▶ [Your instructions]: On the basis of the records below, report how many lines contain the word "brown". Nothing else should be given.

▶ [Data records]:
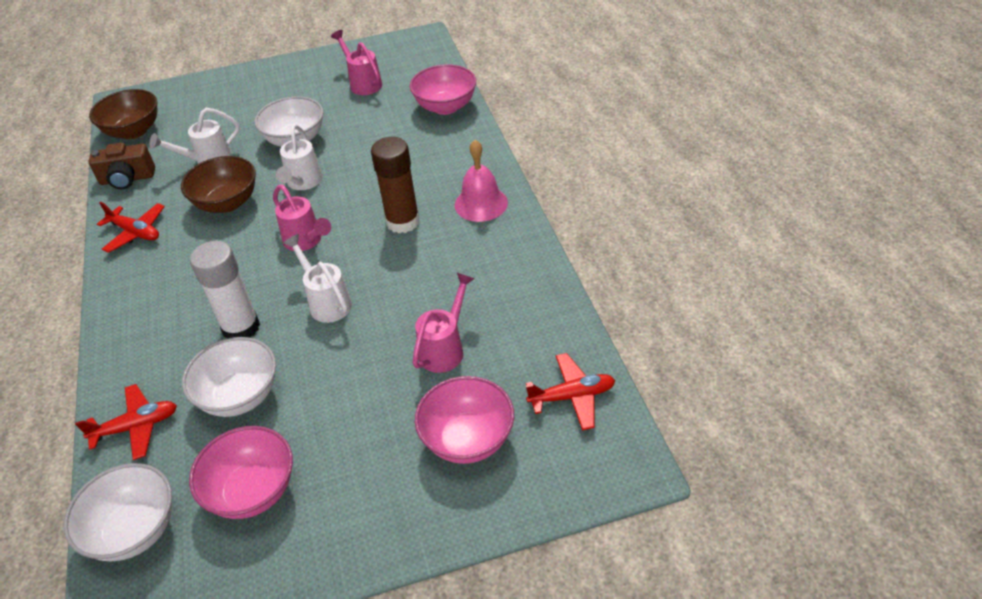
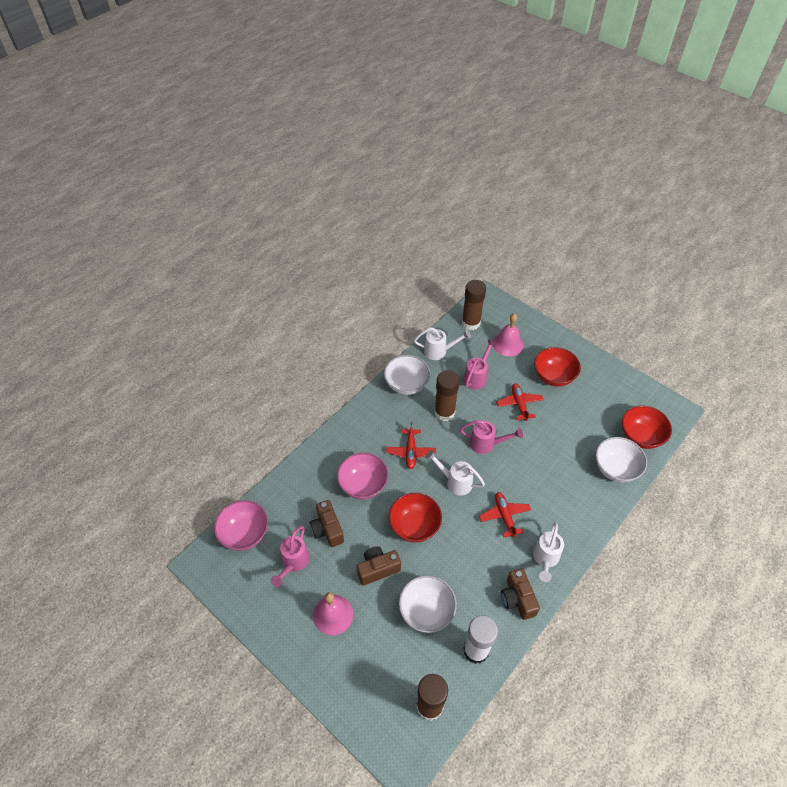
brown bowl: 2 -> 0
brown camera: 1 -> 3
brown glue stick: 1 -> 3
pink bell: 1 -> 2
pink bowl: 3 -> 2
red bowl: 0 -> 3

▶ [Answer to the problem]: 3